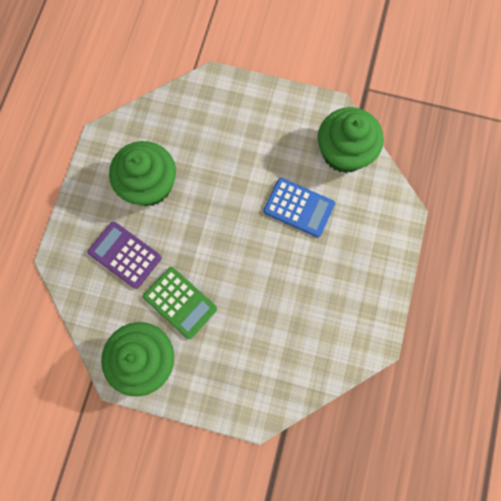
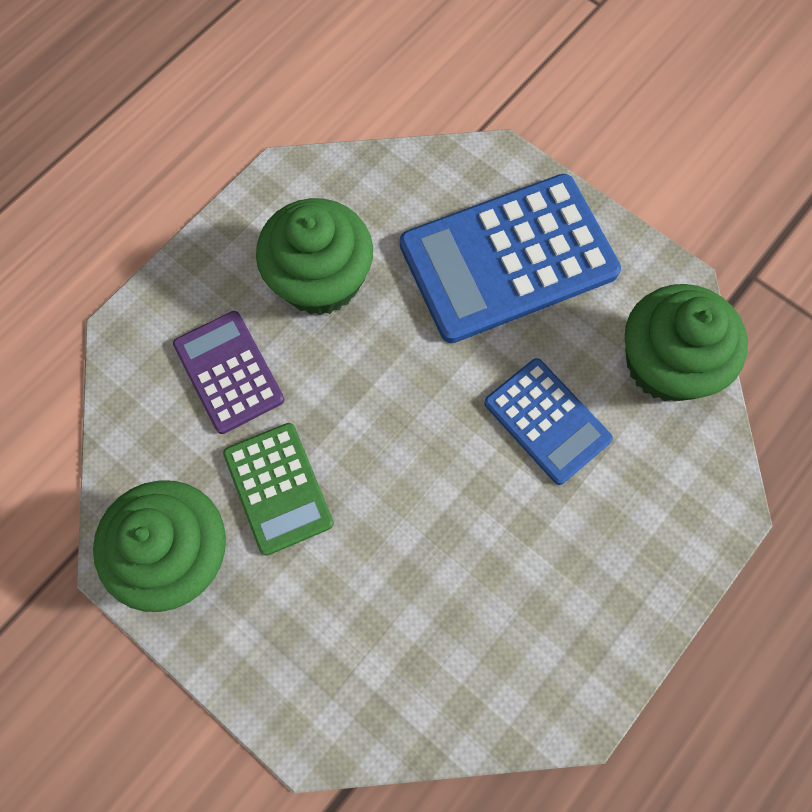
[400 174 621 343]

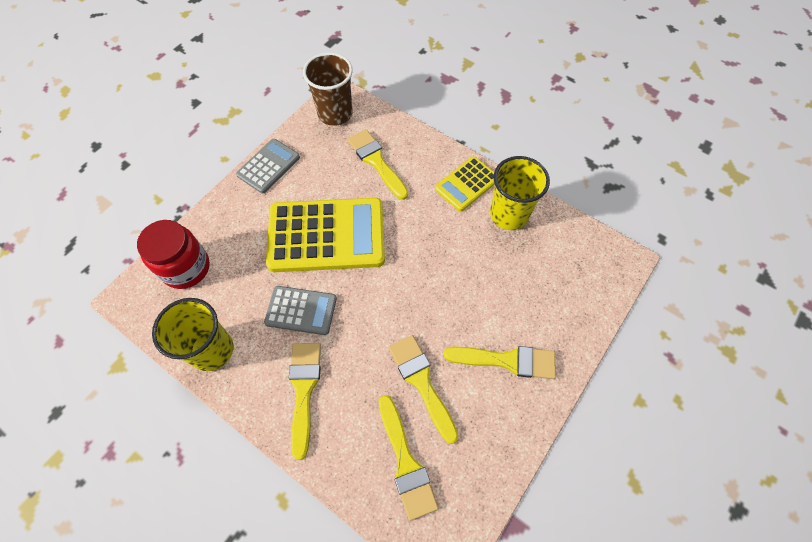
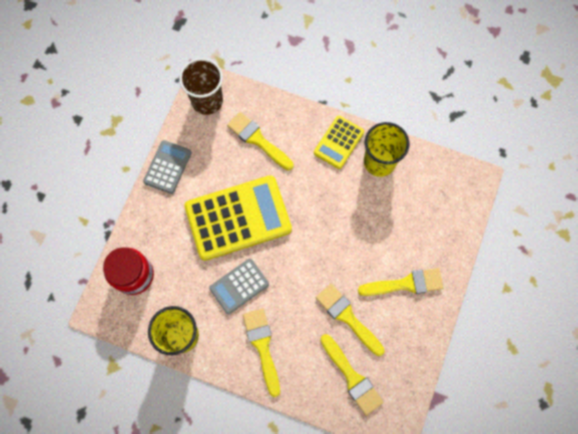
[209 259 269 314]

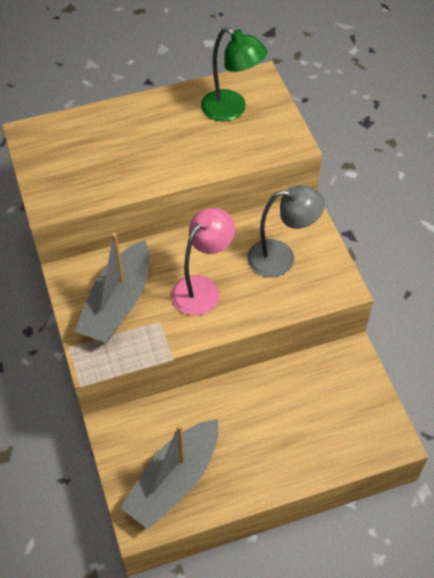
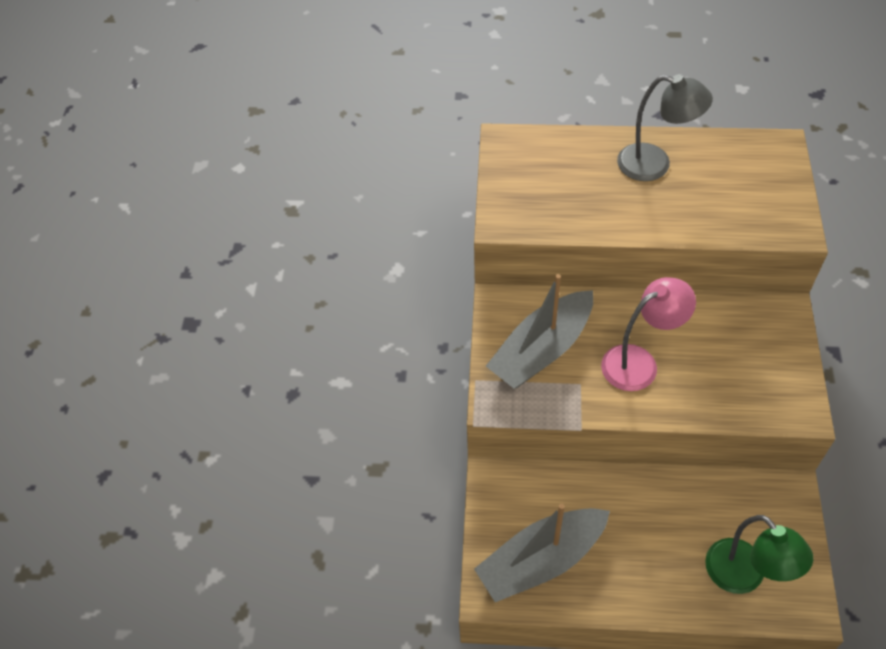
[705 515 813 594]
[617 74 713 181]

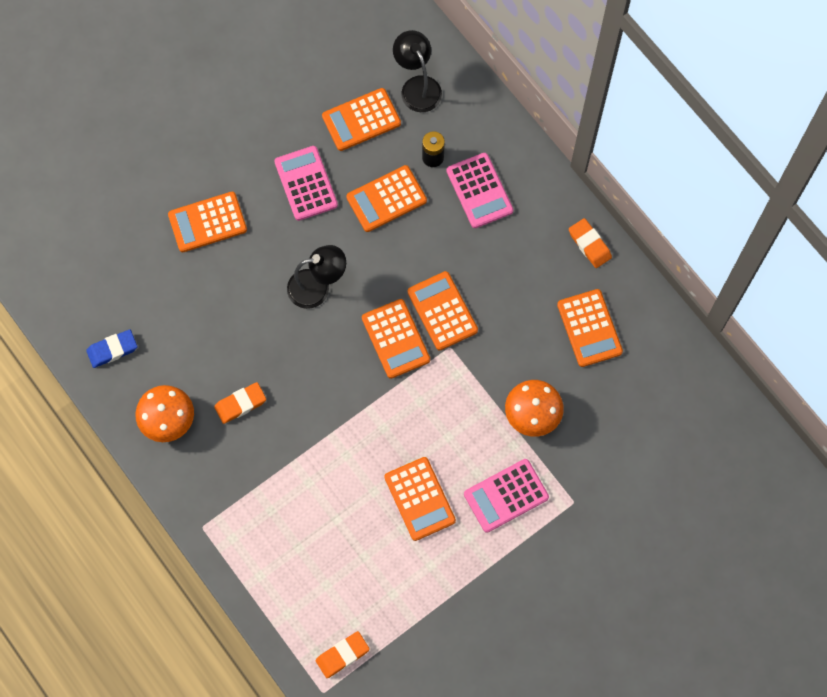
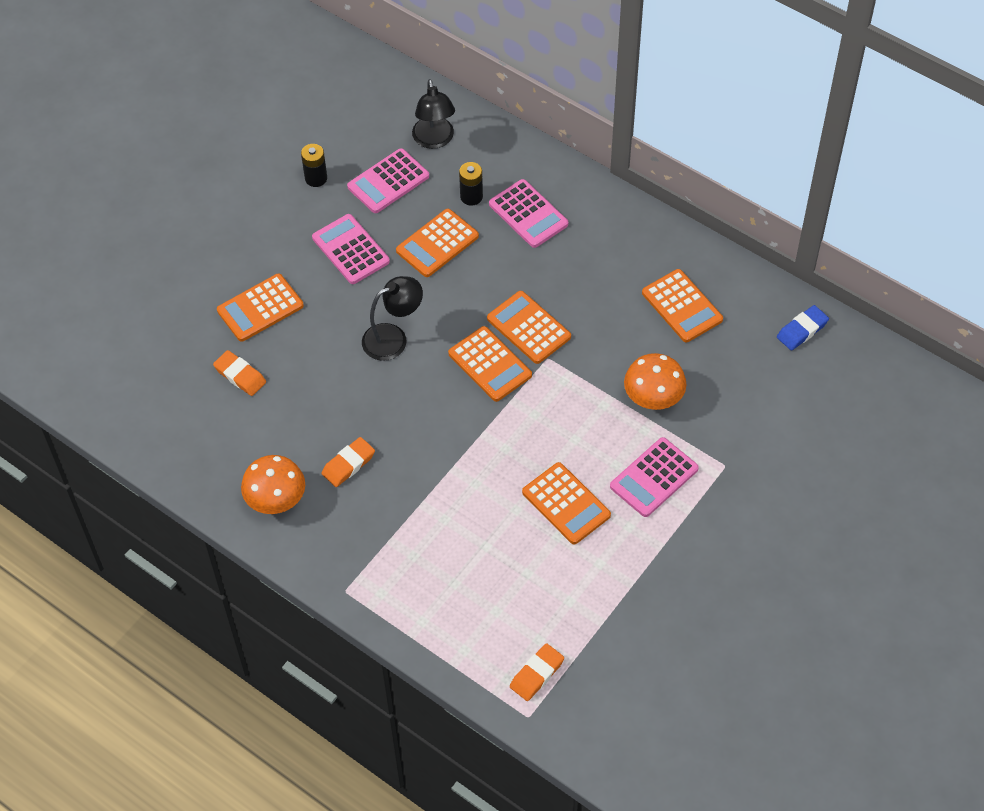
[777 305 829 351]
[347 148 429 213]
[412 79 455 149]
[213 350 266 396]
[301 144 327 187]

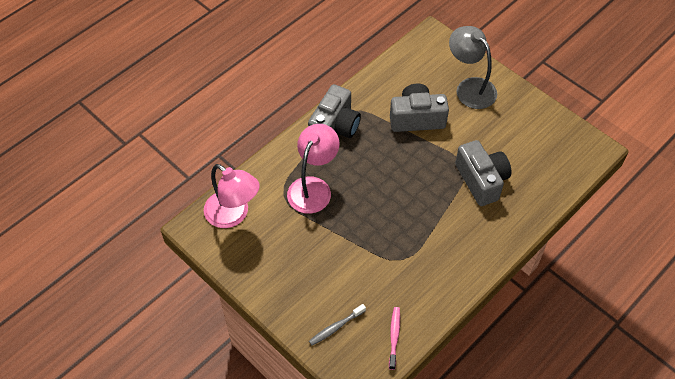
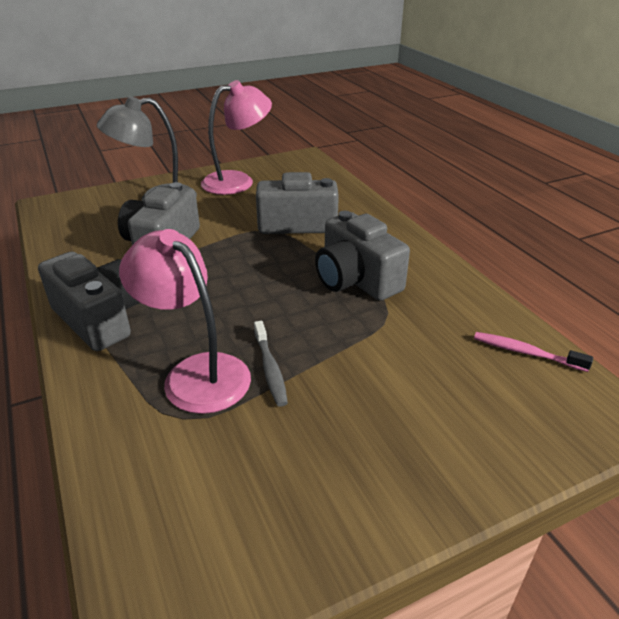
[201 80 272 195]
[254 321 288 407]
[315 211 410 301]

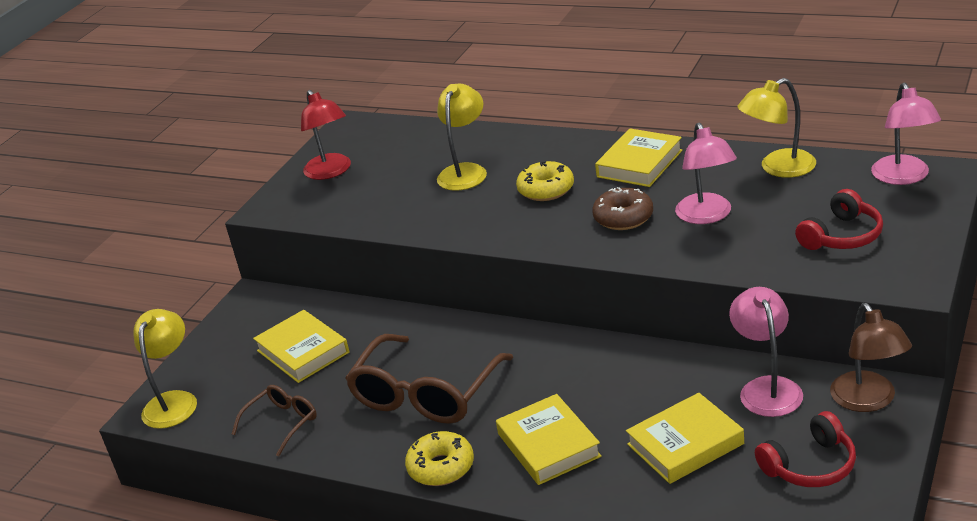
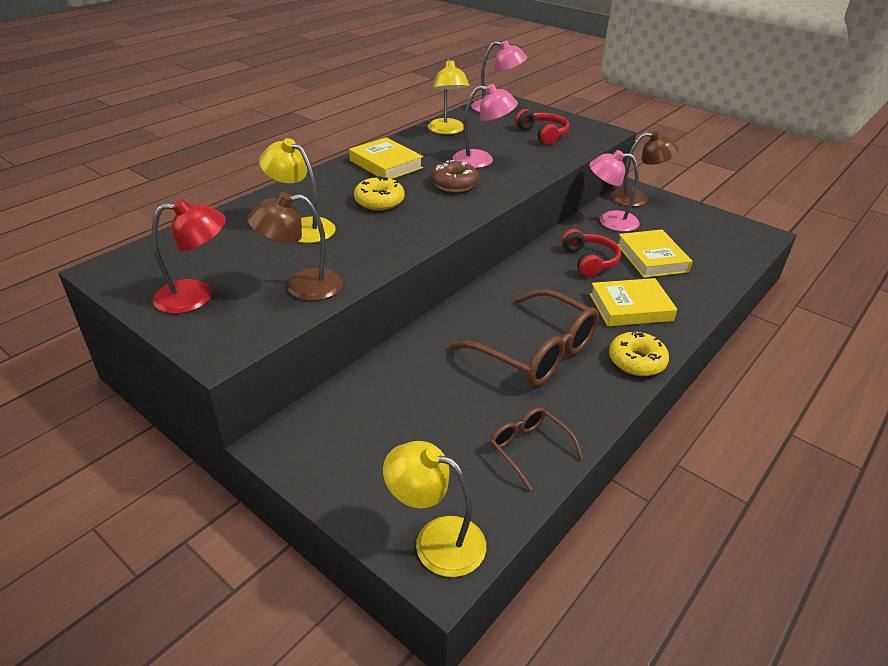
[253 310 349 383] (first image)
[561 229 621 277]
[247 192 343 301]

◆ EXERCISE DETAILS: Ignoring the pictures, write out word for word the lines from the line containing "[301 144 327 187]" through the end of the material above.

◆ RESPONSE TO THIS EXERCISE:
[301 144 327 187]

[201 80 272 195]
[254 321 288 407]
[315 211 410 301]

[253 310 349 383] (first image)
[561 229 621 277]
[247 192 343 301]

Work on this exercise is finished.